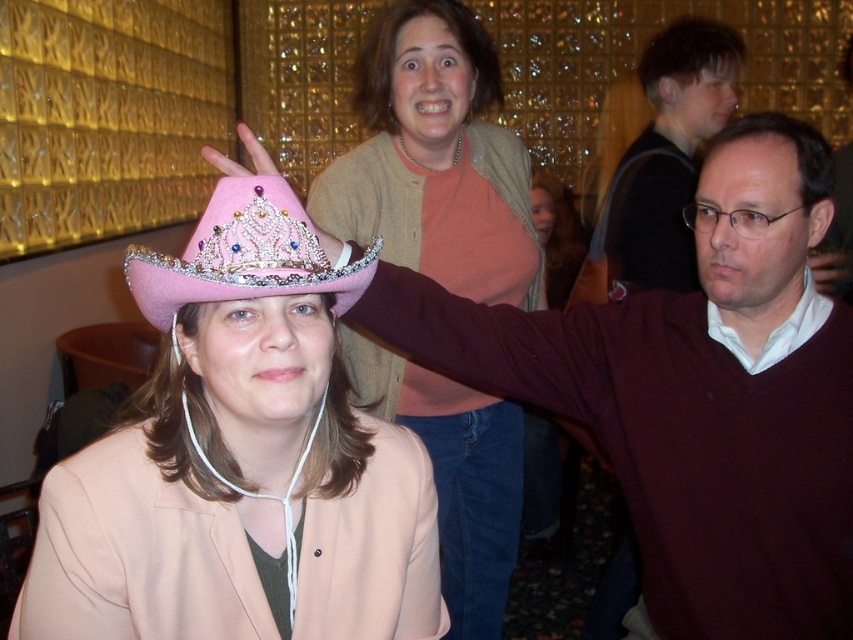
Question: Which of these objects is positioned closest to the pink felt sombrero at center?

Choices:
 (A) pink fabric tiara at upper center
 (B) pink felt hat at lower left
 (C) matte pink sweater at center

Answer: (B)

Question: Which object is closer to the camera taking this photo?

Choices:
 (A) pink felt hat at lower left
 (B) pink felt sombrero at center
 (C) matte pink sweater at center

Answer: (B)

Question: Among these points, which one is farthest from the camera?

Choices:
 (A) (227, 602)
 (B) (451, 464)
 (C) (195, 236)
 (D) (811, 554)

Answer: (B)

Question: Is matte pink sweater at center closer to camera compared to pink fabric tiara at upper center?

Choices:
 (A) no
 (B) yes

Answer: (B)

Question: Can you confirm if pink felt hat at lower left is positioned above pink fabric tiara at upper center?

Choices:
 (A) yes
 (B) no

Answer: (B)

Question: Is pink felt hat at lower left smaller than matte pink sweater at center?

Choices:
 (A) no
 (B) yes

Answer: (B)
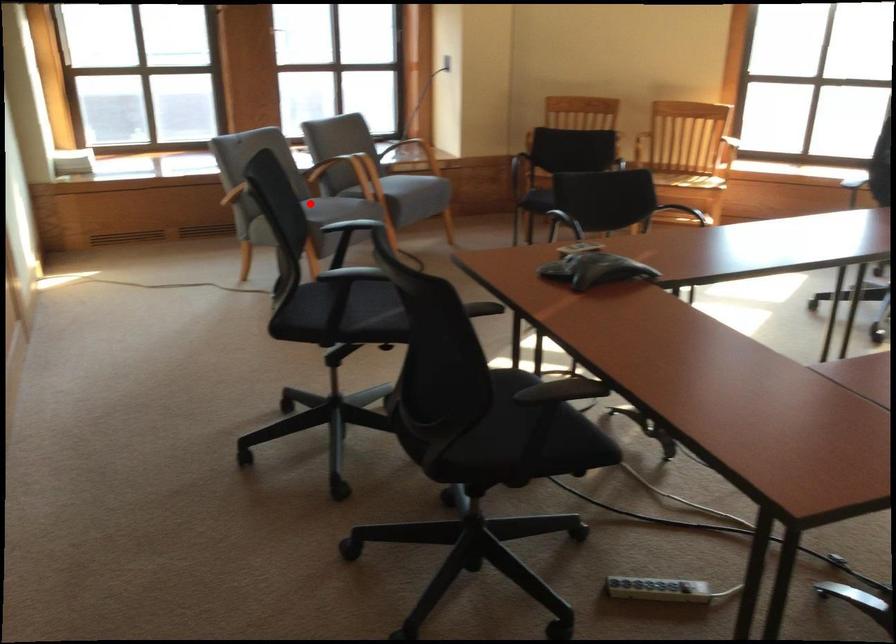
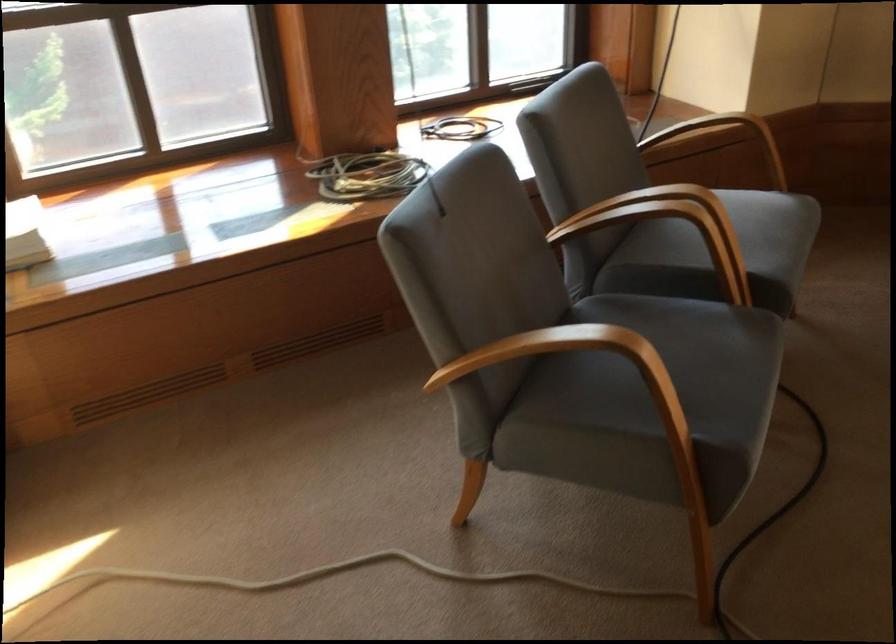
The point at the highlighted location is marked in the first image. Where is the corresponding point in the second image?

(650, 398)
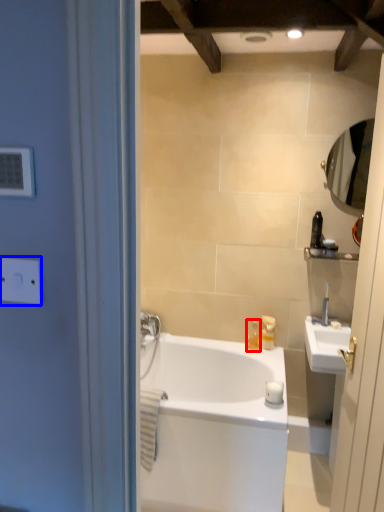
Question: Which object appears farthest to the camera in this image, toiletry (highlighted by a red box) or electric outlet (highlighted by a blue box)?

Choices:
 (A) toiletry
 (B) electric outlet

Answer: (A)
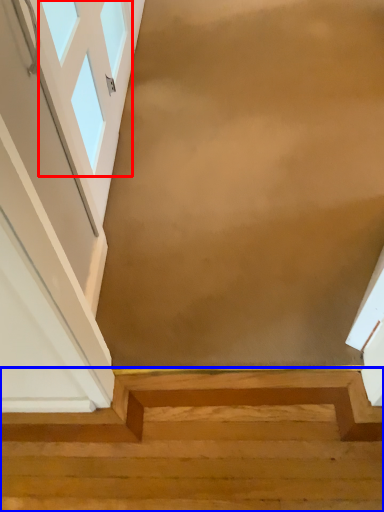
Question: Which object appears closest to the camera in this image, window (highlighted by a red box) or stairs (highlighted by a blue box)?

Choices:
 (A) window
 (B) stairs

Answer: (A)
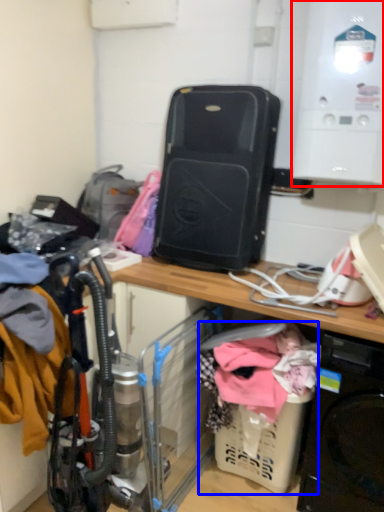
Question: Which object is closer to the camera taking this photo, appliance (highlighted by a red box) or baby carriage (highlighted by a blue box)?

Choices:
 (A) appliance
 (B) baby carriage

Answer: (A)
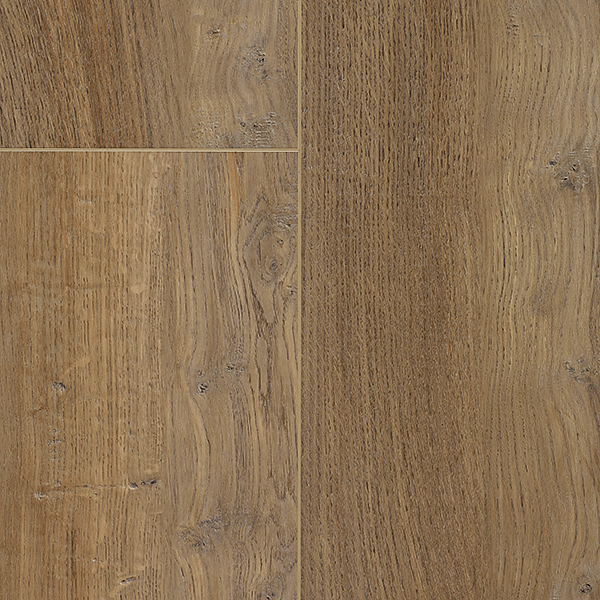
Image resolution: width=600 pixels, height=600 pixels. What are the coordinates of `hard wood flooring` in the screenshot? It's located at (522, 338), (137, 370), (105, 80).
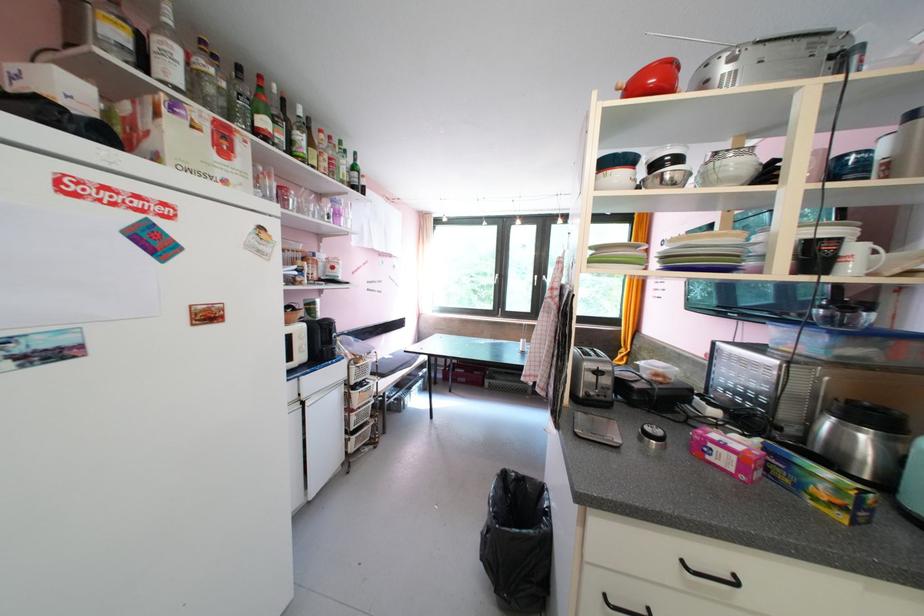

Problem description:
Copy out, word for word, every line from the beginning of the items through the line containing "taking this photo?", including that line. Leave the pictures out of your copy.

Task result:
Question: Which of these objects is positioned closest to the pink felt sombrero at center?

Choices:
 (A) pink fabric tiara at upper center
 (B) pink felt hat at lower left
 (C) matte pink sweater at center

Answer: (B)

Question: Which object is closer to the camera taking this photo?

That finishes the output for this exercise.